- **What you have to do**
Pick out every line in the records below that contains the string "instrumentName" and copy each one in full.

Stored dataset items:
-*-
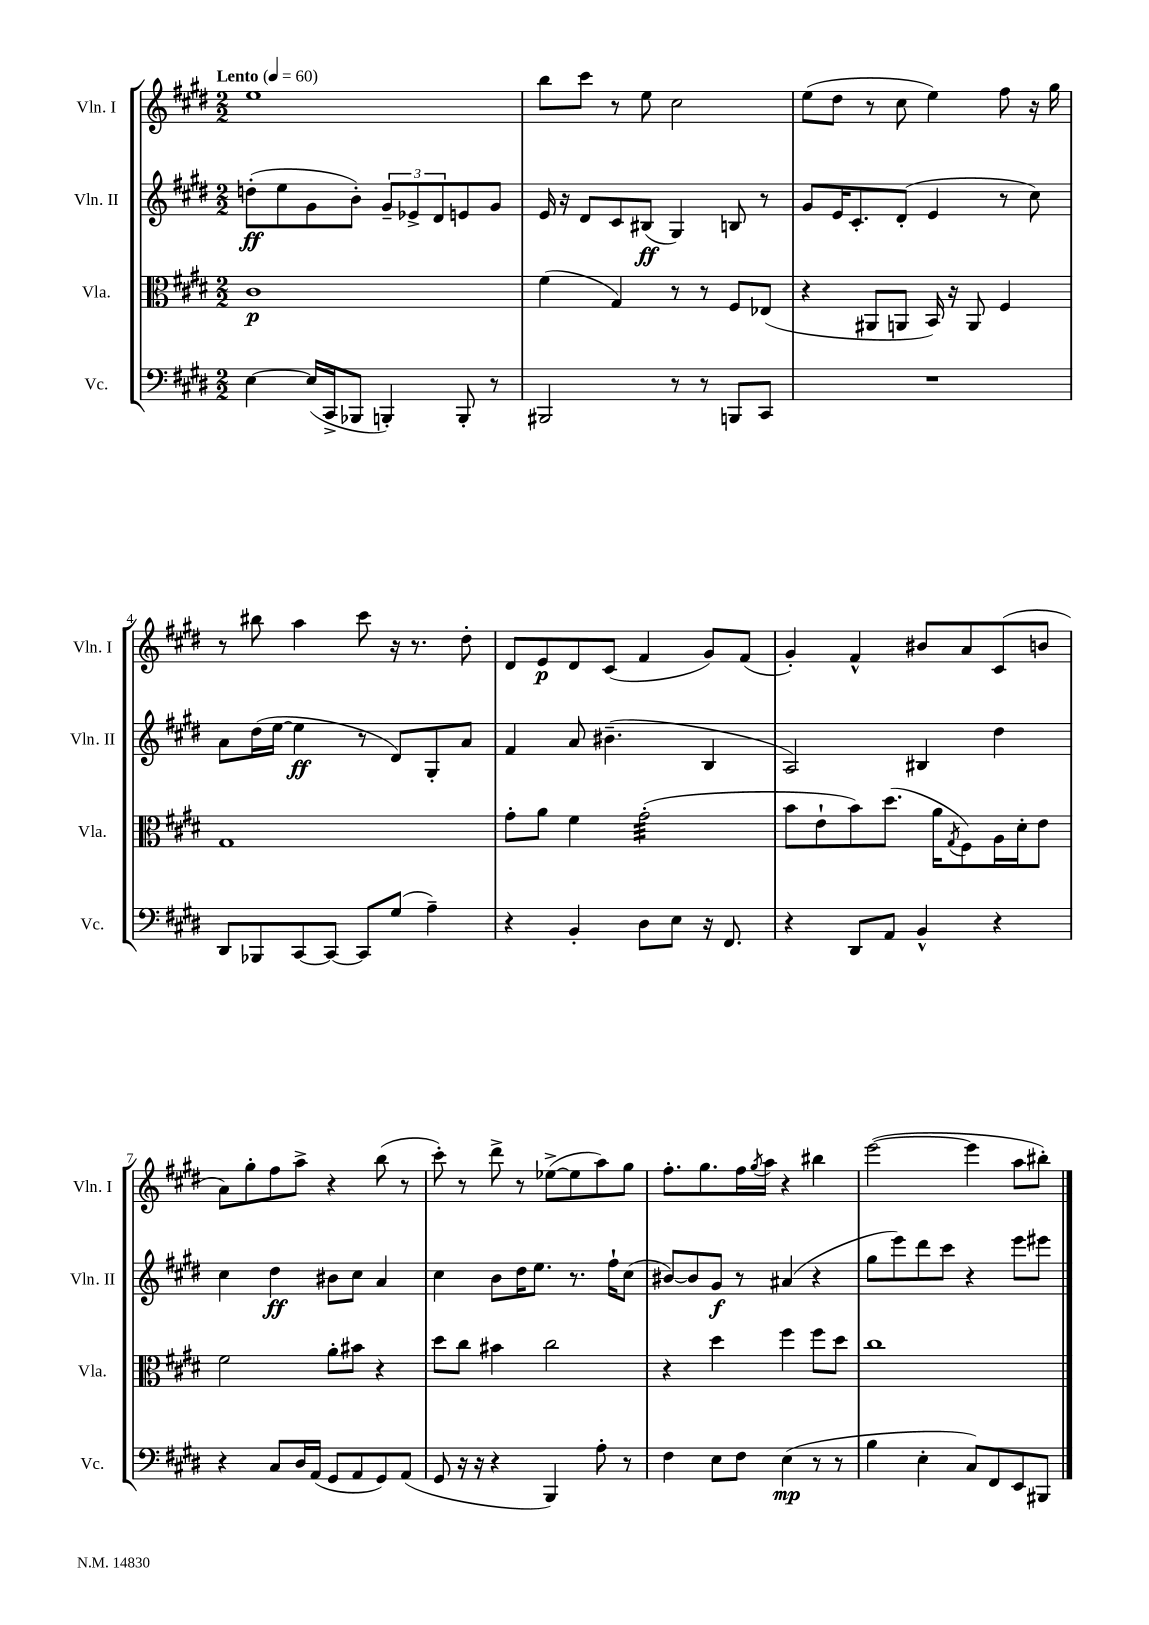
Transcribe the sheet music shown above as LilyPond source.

<<
\new StaffGroup <<
\new Staff = "s0" \with { instrumentName = "Vln. I" shortInstrumentName = "Vln. I" } {
    \clef treble \key e \major \numericTimeSignature \time 2/2 \tempo "Lento" 4 = 60
    e''1 |
    b''8 cis'''8 r8 e''8 cis''2 |
    e''8( dis''8 r8 cis''8 e''4) fis''8 r16 gis''16 |
    r8 bis''8 a''4 cis'''8 r16 r8. dis''8-. |
    dis'8 e'8\p dis'8 cis'8( fis'4 gis'8) fis'8( |
    gis'4-.) fis'4-^ bis'8 a'8 cis'8( b'8 |
    a'8) gis''8-. fis''8 a''8-> r4 b''8( r8 |
    cis'''8-.) r8 dis'''8-> r8 ees''8~->( ees''8 a''8) gis''8 |
    fis''8.-. gis''8. fis''16 \acciaccatura { gis''8 } a''16 r4 bis''4 |
    e'''2~( e'''4 a''8 bis''8-.) \bar "|." |
}
\new Staff = "s1" \with { instrumentName = "Vln. II" shortInstrumentName = "Vln. II" } {
    \clef treble \key e \major \numericTimeSignature \time 2/2
    d''8-.\ff( e''8 gis'8 b'8-.) \tuplet 3/2 { gis'8-- ees'8-> dis'8 } e'8 gis'8 |
    e'16 r16 dis'8 cis'8 bis8\ff( gis4) b8 r8 |
    gis'8 e'16 cis'8.-. dis'8-.( e'4 r8 cis''8) |
    a'8 dis''16( e''16~ e''4\ff r8 dis'8) gis8-. a'8 |
    fis'4 a'8 bis'4.--( b4 |
    a2) bis4 dis''4 |
    cis''4 dis''4\ff bis'8 cis''8 a'4 |
    cis''4 b'8 dis''16 e''8. r8. fis''16-! cis''8( |
    bis'8~) bis'8 gis'8\f r8 ais'4( r4 |
    gis''8 e'''8) dis'''8 cis'''8 r4 e'''8 eis'''8 \bar "|." |
}
\new Staff = "s2" \with { instrumentName = "Vla." shortInstrumentName = "Vla." } {
    \clef alto \key e \major \numericTimeSignature \time 2/2
    cis'1\p |
    fis'4( gis4) r8 r8 fis8 ees8( |
    r4 ais,8 a,8 b,16) r16 a,8 fis4 |
    gis1 |
    gis'8-. a'8 fis'4 gis'2:32-.( |
    b'8 e'8-! b'8) dis''8.( a'16 \acciaccatura { gis8 } fis8) a16 dis'16-. e'8 |
    fis'2 a'8-. bis'8 r4 |
    dis''8 cis''8 bis'4 cis''2 |
    r4 dis''4 fis''4 fis''8 dis''8 |
    cis''1 \bar "|." |
}
\new Staff = "s3" \with { instrumentName = "Vc." shortInstrumentName = "Vc." } {
    \clef bass \key e \major \numericTimeSignature \time 2/2
    e4~ e16( cis,16-> bes,,8 b,,4-.) b,,8-. r8 |
    bis,,2 r8 r8 b,,8 cis,8 |
    R1 |
    dis,8 bes,,8 cis,8~ cis,8~ cis,8 gis8( a4--) |
    r4 b,4-. dis8 e8 r16 fis,8. |
    r4 dis,8 a,8 b,4-^ r4 |
    r4 cis8 dis16 a,16( gis,8 a,8 gis,8) a,8( |
    gis,8 r16 r16 r4 b,,4) a8-. r8 |
    fis4 e8 fis8 e4\mp( r8 r8 |
    b4 e4-. cis8) fis,8 e,8 bis,,8 \bar "|." |
}
>>
>>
-*-
- **Output below**
\new Staff = "s0" \with { instrumentName = "Vln. I" shortInstrumentName = "Vln. I" } {
\new Staff = "s1" \with { instrumentName = "Vln. II" shortInstrumentName = "Vln. II" } {
\new Staff = "s2" \with { instrumentName = "Vla." shortInstrumentName = "Vla." } {
\new Staff = "s3" \with { instrumentName = "Vc." shortInstrumentName = "Vc." } {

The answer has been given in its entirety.